**EXERCISE DIRECTIONS:** Reproduce the entries shown below only from the line with "green circle: (66, 100) -> (30, 107), moved" down to the line with "orange arrow: (107, 57)", keeping both end lines and copying each one exactly.

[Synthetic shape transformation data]
################

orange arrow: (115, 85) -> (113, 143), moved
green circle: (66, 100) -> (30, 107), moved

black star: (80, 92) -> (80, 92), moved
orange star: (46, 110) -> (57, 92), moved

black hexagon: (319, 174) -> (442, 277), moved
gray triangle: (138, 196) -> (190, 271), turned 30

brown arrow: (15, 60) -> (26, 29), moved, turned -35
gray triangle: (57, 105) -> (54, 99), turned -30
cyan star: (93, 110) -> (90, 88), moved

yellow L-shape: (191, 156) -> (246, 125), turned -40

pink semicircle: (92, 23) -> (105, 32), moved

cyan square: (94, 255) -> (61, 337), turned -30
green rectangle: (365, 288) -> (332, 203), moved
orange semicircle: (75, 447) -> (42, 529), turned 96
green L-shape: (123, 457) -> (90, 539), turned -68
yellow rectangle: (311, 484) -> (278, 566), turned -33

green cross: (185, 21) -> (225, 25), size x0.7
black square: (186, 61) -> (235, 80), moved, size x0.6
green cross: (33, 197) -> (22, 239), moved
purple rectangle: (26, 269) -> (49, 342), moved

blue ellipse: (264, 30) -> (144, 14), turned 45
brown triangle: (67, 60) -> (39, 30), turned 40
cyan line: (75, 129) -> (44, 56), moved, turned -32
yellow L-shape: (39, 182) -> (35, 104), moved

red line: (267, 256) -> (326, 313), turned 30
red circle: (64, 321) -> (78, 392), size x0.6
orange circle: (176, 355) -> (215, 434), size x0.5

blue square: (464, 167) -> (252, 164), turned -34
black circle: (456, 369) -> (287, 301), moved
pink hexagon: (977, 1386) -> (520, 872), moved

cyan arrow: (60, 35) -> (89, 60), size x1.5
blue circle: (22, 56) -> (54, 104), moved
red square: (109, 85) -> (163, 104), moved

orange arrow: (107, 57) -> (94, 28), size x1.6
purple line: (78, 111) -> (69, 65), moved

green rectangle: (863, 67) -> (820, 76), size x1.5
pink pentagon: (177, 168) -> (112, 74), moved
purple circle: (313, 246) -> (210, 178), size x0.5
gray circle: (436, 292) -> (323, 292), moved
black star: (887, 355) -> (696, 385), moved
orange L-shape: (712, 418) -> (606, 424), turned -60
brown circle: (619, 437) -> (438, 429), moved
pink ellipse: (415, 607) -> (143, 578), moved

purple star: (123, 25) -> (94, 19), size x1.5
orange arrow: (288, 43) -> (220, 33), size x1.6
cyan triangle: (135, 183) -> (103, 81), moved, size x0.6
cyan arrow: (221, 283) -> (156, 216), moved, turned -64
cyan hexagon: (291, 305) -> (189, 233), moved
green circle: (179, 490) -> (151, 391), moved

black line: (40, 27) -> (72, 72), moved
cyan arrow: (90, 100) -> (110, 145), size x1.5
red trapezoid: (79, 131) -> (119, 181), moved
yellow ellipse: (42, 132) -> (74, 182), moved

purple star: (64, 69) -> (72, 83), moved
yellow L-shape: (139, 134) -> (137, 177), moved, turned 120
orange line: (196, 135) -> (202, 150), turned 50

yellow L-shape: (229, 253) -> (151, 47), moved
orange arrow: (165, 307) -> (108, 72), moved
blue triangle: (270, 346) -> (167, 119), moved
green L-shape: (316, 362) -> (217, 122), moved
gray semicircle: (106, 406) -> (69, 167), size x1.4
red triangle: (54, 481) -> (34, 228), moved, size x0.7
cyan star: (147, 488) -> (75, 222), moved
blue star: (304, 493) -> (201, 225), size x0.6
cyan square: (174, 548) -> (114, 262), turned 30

################

**YOUR RESPONSE:**
green circle: (66, 100) -> (30, 107), moved

black star: (80, 92) -> (80, 92), moved
orange star: (46, 110) -> (57, 92), moved

black hexagon: (319, 174) -> (442, 277), moved
gray triangle: (138, 196) -> (190, 271), turned 30

brown arrow: (15, 60) -> (26, 29), moved, turned -35
gray triangle: (57, 105) -> (54, 99), turned -30
cyan star: (93, 110) -> (90, 88), moved

yellow L-shape: (191, 156) -> (246, 125), turned -40

pink semicircle: (92, 23) -> (105, 32), moved

cyan square: (94, 255) -> (61, 337), turned -30
green rectangle: (365, 288) -> (332, 203), moved
orange semicircle: (75, 447) -> (42, 529), turned 96
green L-shape: (123, 457) -> (90, 539), turned -68
yellow rectangle: (311, 484) -> (278, 566), turned -33

green cross: (185, 21) -> (225, 25), size x0.7
black square: (186, 61) -> (235, 80), moved, size x0.6
green cross: (33, 197) -> (22, 239), moved
purple rectangle: (26, 269) -> (49, 342), moved

blue ellipse: (264, 30) -> (144, 14), turned 45
brown triangle: (67, 60) -> (39, 30), turned 40
cyan line: (75, 129) -> (44, 56), moved, turned -32
yellow L-shape: (39, 182) -> (35, 104), moved

red line: (267, 256) -> (326, 313), turned 30
red circle: (64, 321) -> (78, 392), size x0.6
orange circle: (176, 355) -> (215, 434), size x0.5

blue square: (464, 167) -> (252, 164), turned -34
black circle: (456, 369) -> (287, 301), moved
pink hexagon: (977, 1386) -> (520, 872), moved

cyan arrow: (60, 35) -> (89, 60), size x1.5
blue circle: (22, 56) -> (54, 104), moved
red square: (109, 85) -> (163, 104), moved

orange arrow: (107, 57) -> (94, 28), size x1.6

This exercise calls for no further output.